((

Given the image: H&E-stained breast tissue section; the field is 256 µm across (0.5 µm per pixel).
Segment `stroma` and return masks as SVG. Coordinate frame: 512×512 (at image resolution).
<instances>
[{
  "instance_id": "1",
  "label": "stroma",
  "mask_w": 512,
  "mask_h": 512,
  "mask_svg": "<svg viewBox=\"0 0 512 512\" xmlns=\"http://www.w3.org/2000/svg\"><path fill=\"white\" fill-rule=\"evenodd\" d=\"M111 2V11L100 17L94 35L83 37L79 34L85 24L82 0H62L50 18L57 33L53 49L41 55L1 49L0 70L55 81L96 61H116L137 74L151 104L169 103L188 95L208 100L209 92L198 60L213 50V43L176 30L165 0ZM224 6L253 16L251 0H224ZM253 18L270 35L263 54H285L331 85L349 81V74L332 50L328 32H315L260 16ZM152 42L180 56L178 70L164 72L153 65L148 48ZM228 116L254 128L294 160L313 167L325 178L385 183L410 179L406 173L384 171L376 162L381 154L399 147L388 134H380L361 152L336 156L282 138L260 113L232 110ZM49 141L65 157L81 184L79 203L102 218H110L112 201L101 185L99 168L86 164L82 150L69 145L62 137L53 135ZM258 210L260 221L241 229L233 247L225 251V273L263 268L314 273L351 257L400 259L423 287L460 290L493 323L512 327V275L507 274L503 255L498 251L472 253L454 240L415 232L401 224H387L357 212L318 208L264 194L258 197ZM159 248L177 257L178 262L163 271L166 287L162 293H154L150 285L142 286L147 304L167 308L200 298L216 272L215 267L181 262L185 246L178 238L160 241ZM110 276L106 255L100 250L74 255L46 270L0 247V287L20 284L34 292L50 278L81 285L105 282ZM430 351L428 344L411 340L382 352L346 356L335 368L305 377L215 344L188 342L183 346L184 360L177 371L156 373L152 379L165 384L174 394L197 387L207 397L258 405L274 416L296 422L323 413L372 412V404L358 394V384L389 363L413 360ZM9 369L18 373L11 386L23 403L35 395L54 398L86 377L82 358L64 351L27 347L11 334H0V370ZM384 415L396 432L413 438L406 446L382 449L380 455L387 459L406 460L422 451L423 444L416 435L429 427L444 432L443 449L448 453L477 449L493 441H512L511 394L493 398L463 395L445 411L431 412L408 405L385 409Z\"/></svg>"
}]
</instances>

))

What you need to do: Using the material above, gather every line that includes "image".

Task answer:
Given the image: H&E-stained breast tissue section; the field is 256 µm across (0.5 µm per pixel).
Segment `stroma` and return masks as SVG. Coordinate frame: 512×512 (at image resolution).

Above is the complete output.